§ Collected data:
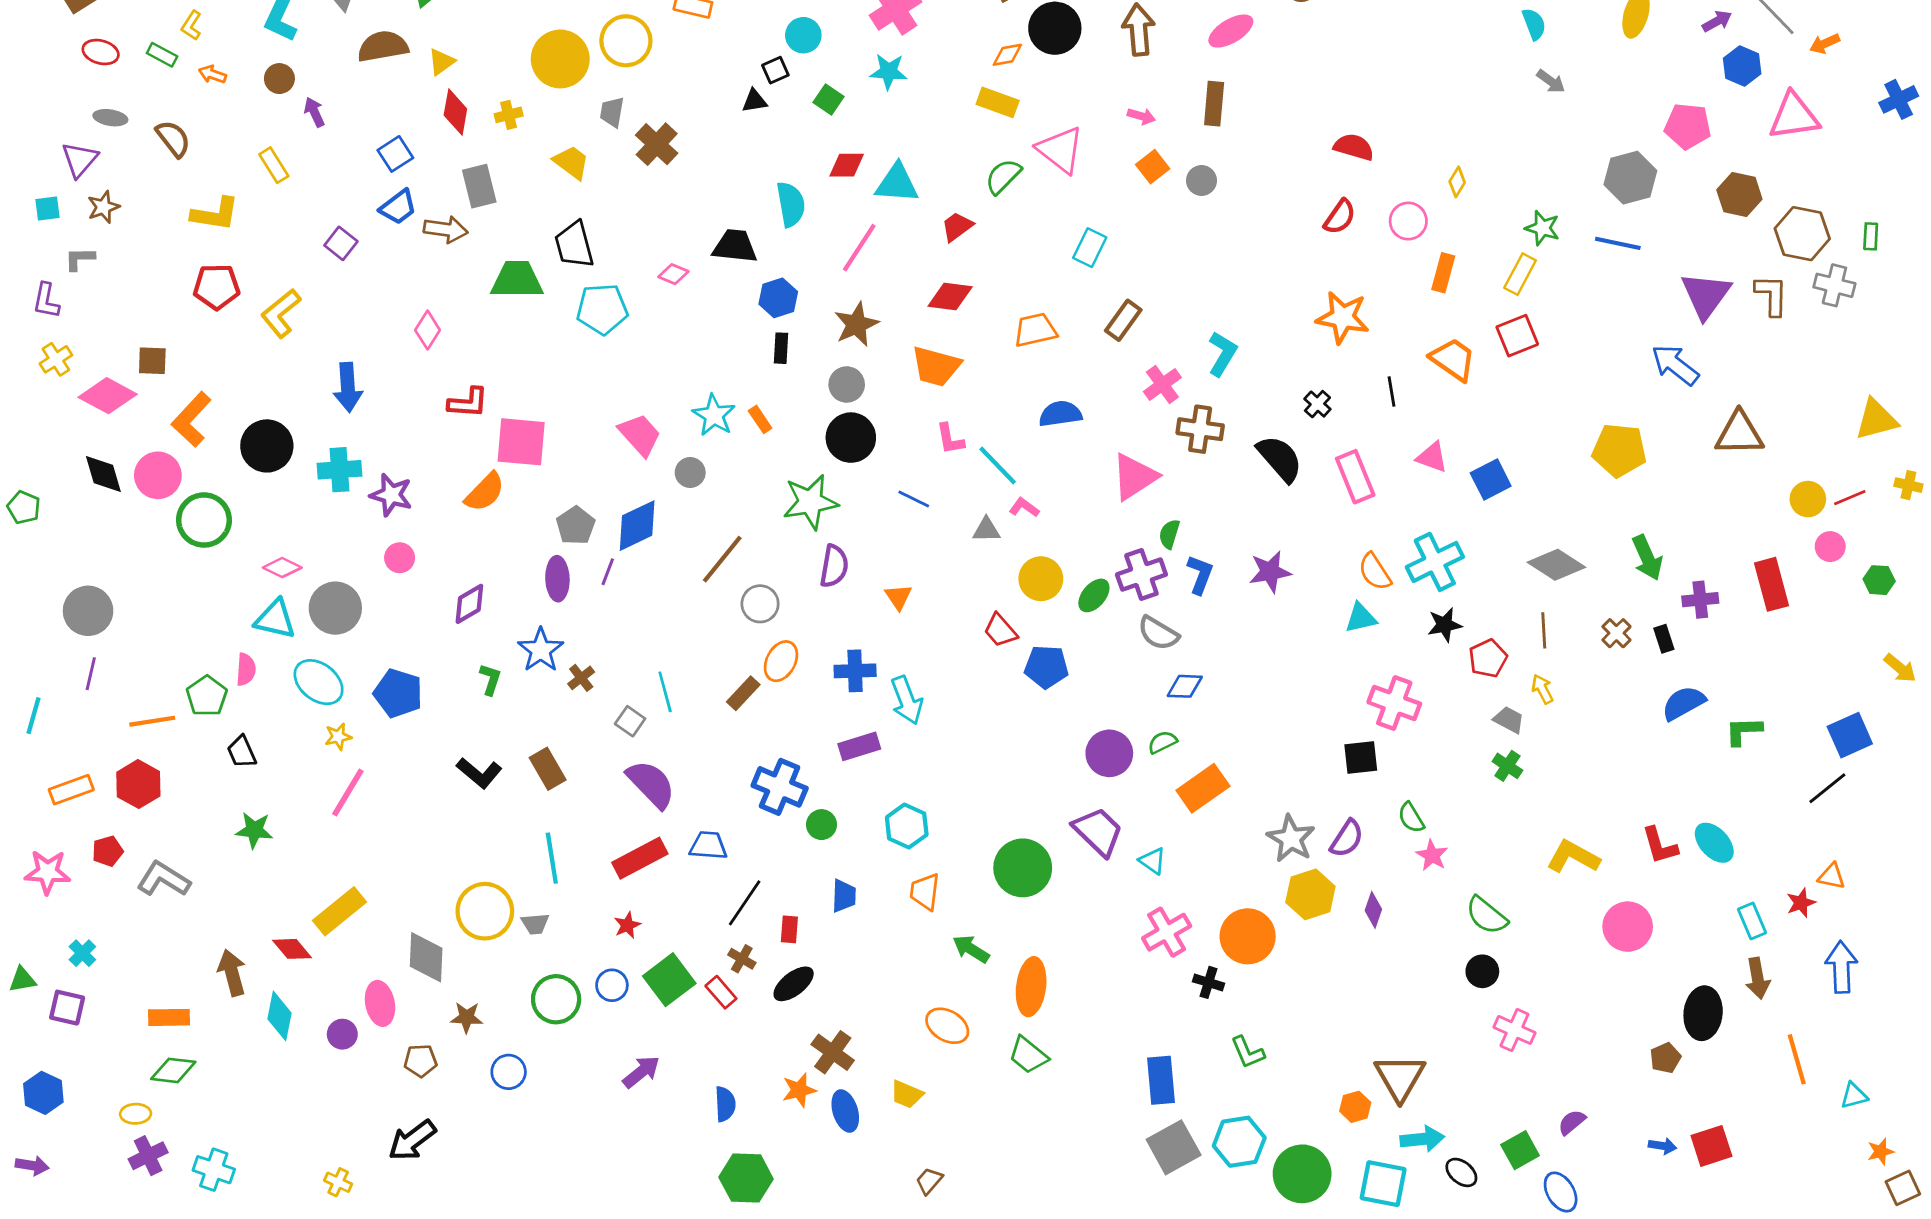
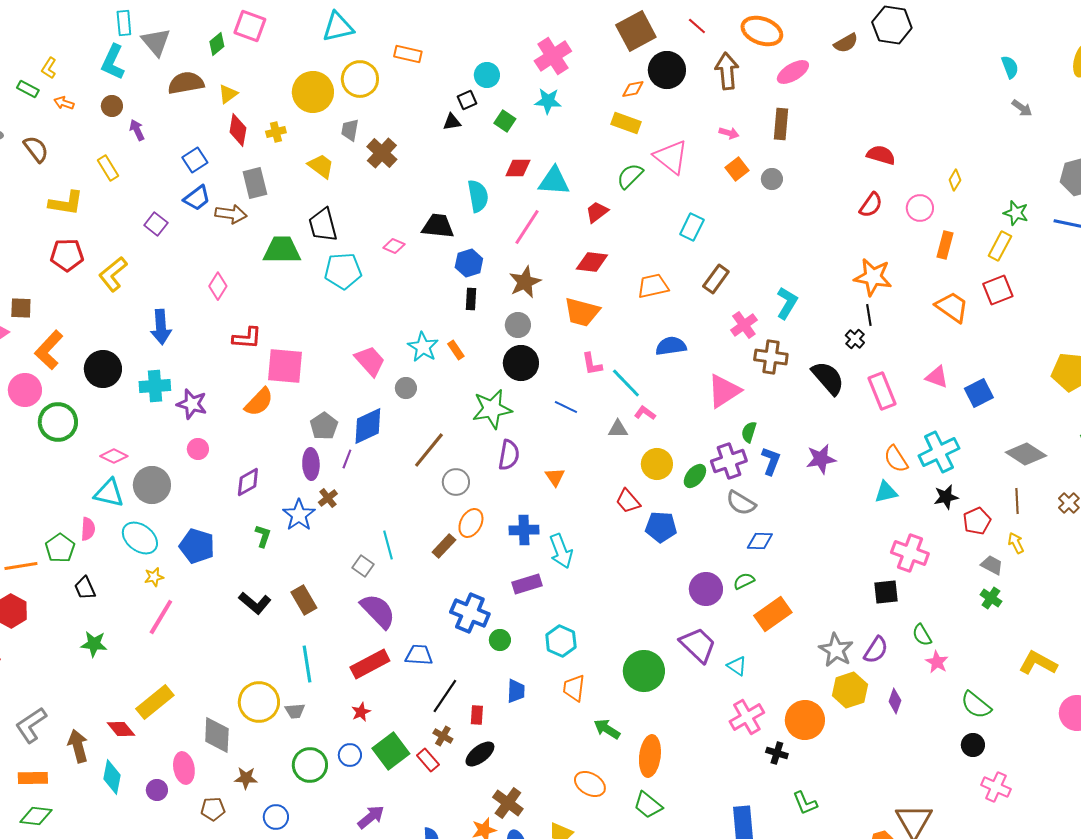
black line: (1392, 391) -> (869, 315), moved
brown cross: (581, 678) -> (328, 498), moved
gray L-shape: (163, 879) -> (31, 725), moved, turned -66

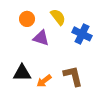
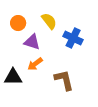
orange arrow: (44, 81) -> (35, 64), moved

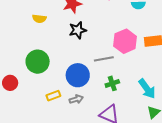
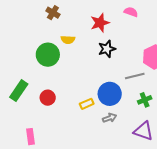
green circle: (38, 62) -> (48, 55), moved
red circle: (10, 83) -> (48, 98), moved
yellow rectangle: (53, 96) -> (87, 104), moved

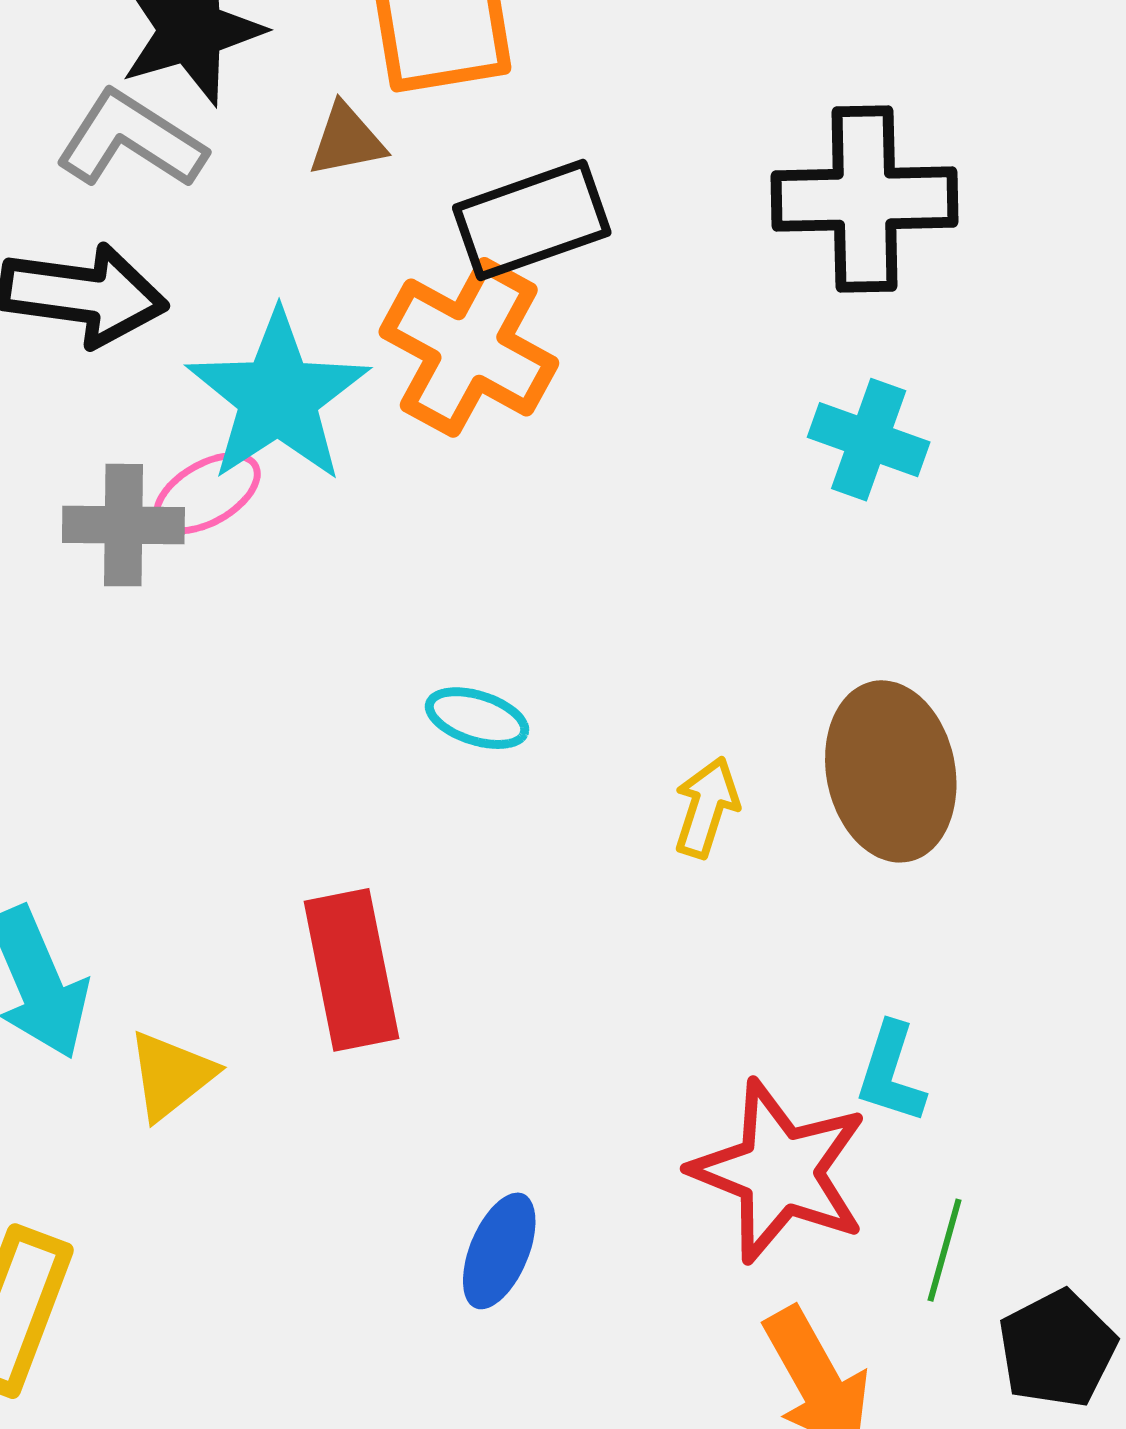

§ HOW TO COMPLETE THIS TASK:
If any image appears in the entries, omit it and return the rest verbatim.

§ REPLY:
black line: (1392, 391) -> (869, 315), moved
brown cross: (581, 678) -> (328, 498), moved
gray L-shape: (163, 879) -> (31, 725), moved, turned -66

orange arrow: (44, 81) -> (35, 64), moved

green circle: (38, 62) -> (48, 55), moved
red circle: (10, 83) -> (48, 98), moved
yellow rectangle: (53, 96) -> (87, 104), moved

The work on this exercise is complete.